» The problem: In the entries below, how many lines contain the string "diode"? Give the number by itself.
+++
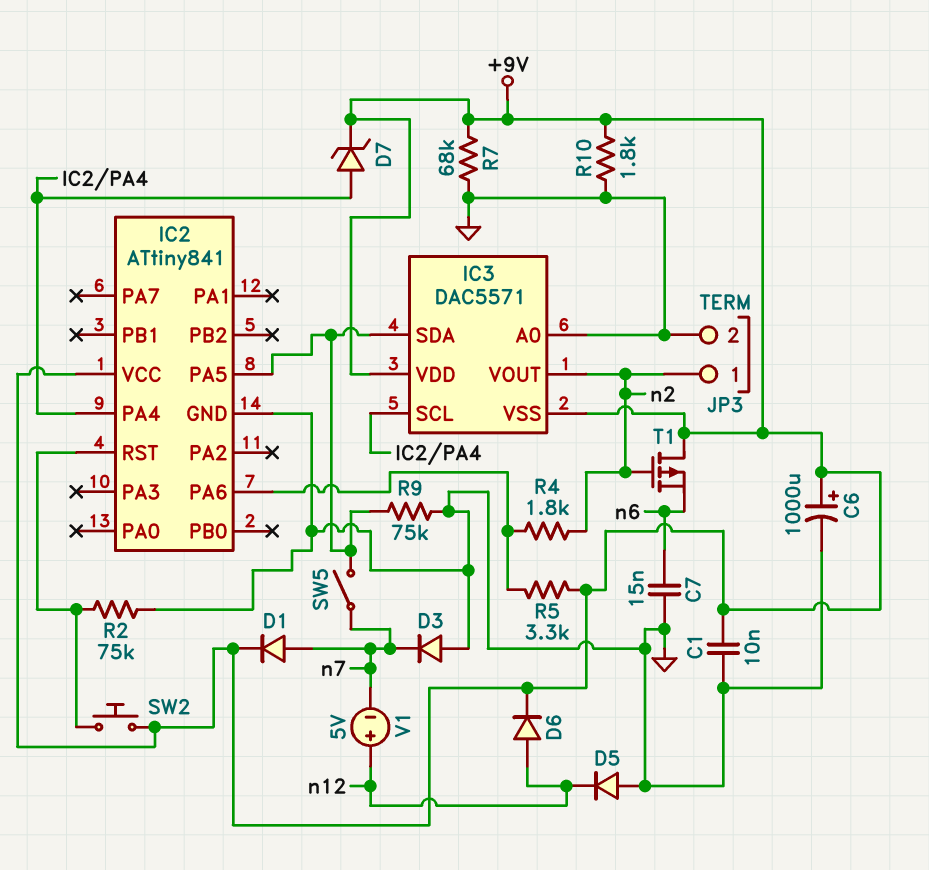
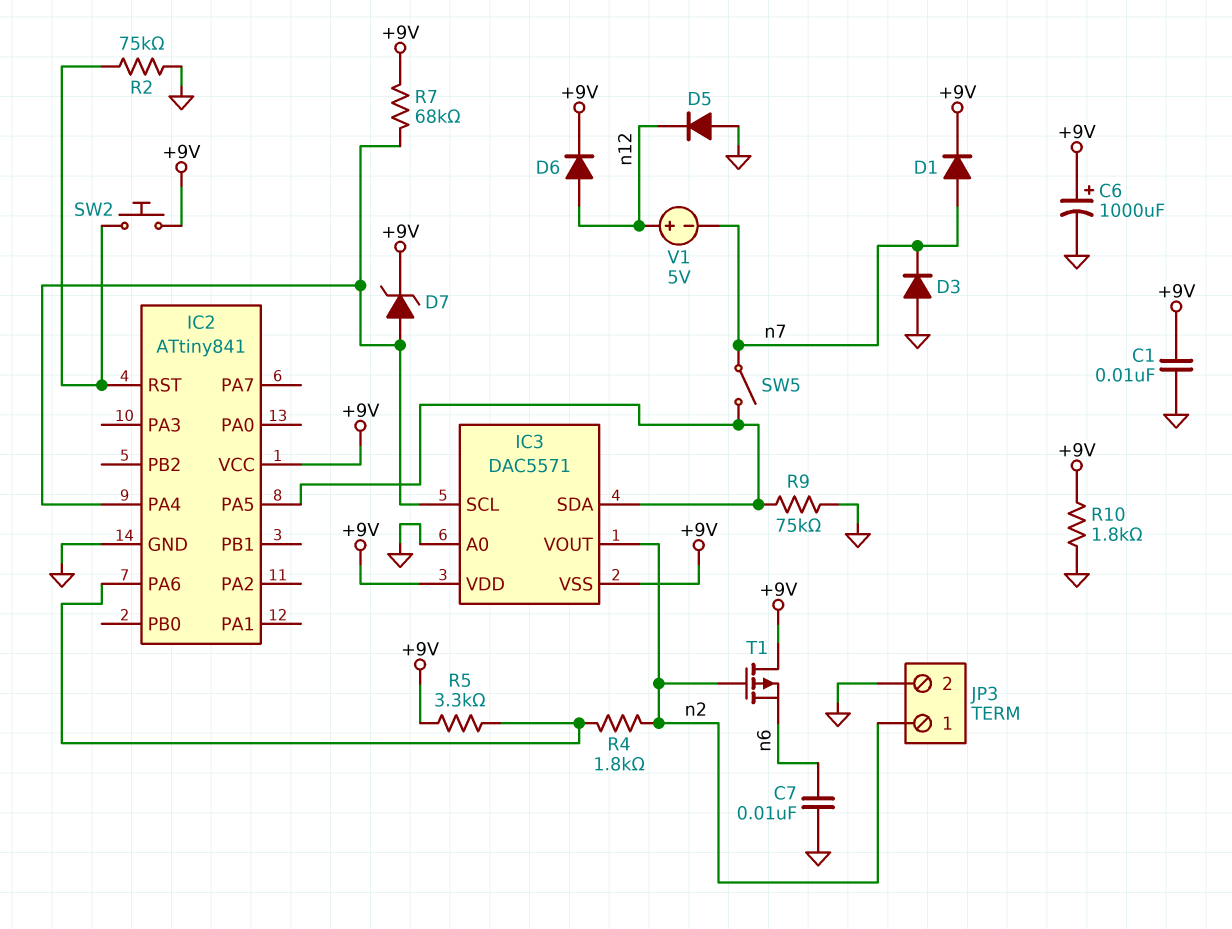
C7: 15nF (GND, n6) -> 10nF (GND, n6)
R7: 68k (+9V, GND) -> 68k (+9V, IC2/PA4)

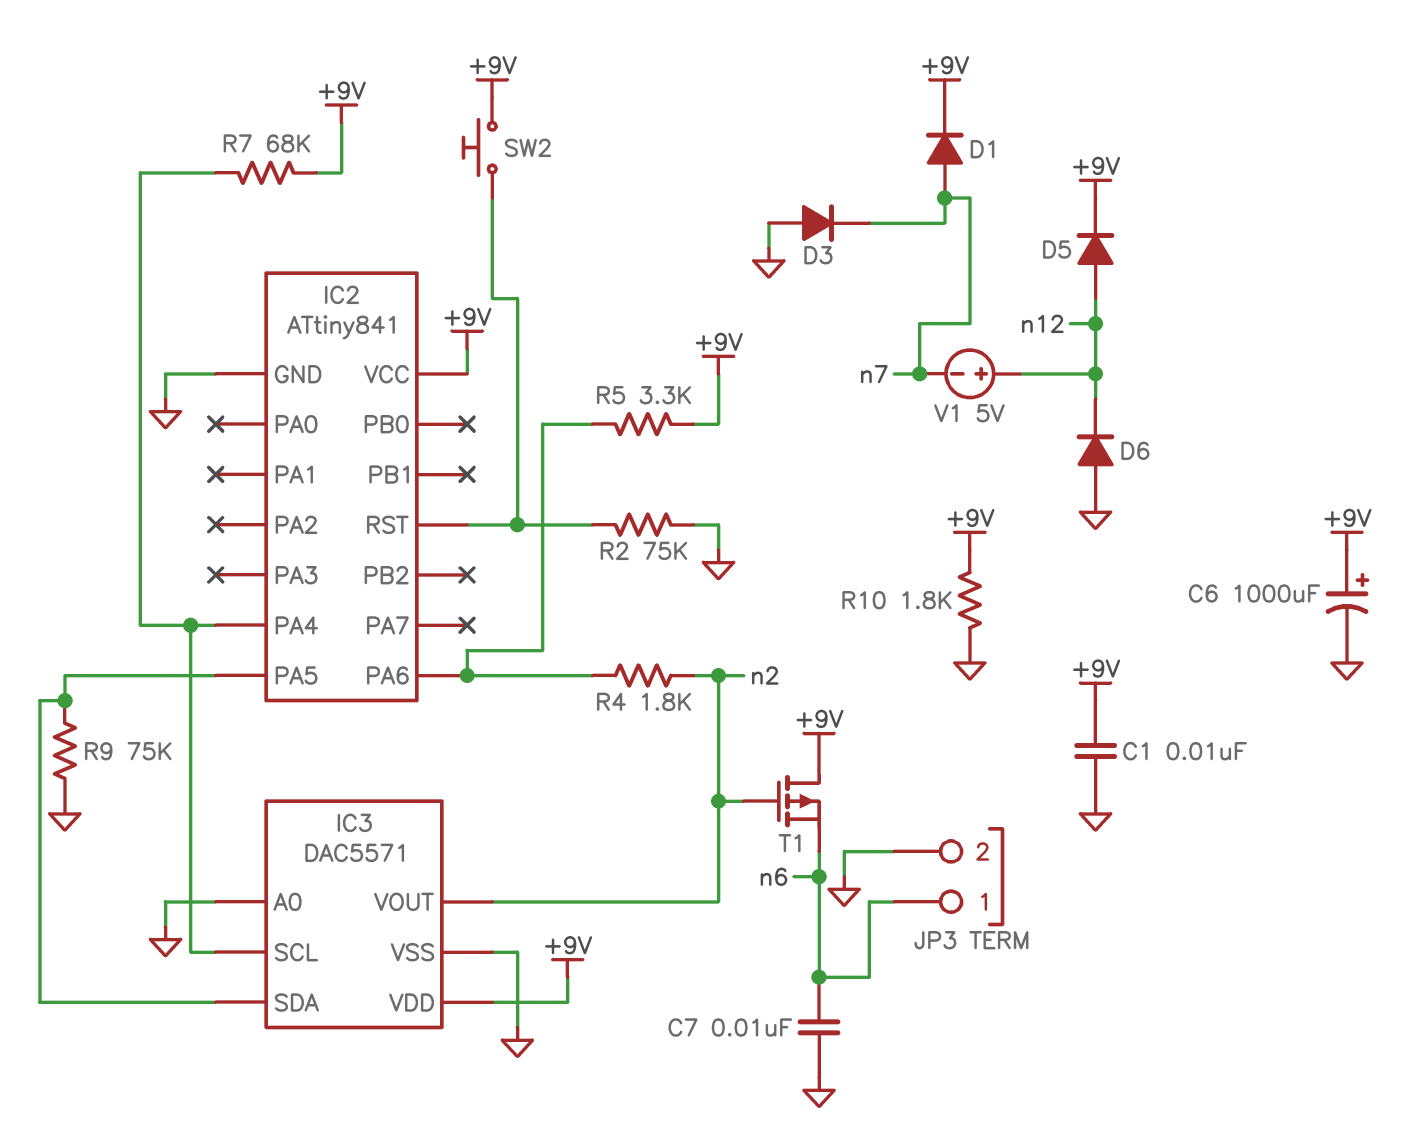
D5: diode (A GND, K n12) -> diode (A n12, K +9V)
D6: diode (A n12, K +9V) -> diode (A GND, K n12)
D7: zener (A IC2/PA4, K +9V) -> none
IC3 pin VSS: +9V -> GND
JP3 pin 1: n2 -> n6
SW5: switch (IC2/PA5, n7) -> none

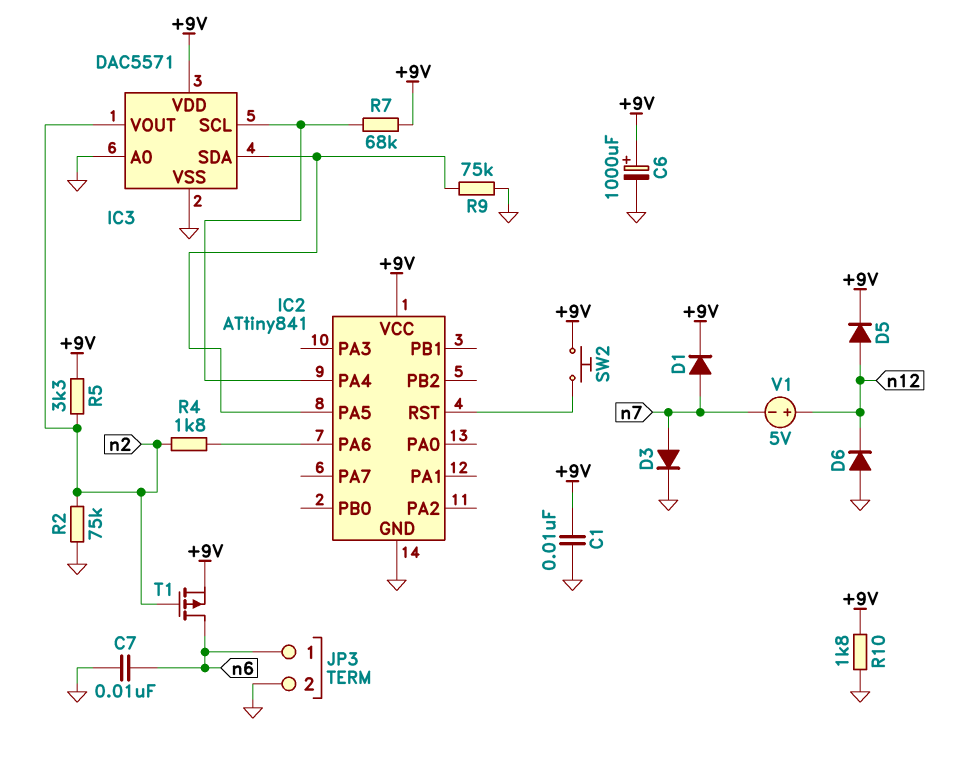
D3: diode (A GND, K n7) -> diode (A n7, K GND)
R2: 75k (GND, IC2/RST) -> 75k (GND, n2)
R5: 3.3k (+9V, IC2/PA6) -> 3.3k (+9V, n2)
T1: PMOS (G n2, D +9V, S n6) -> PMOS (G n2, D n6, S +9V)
+++
» Task output: 3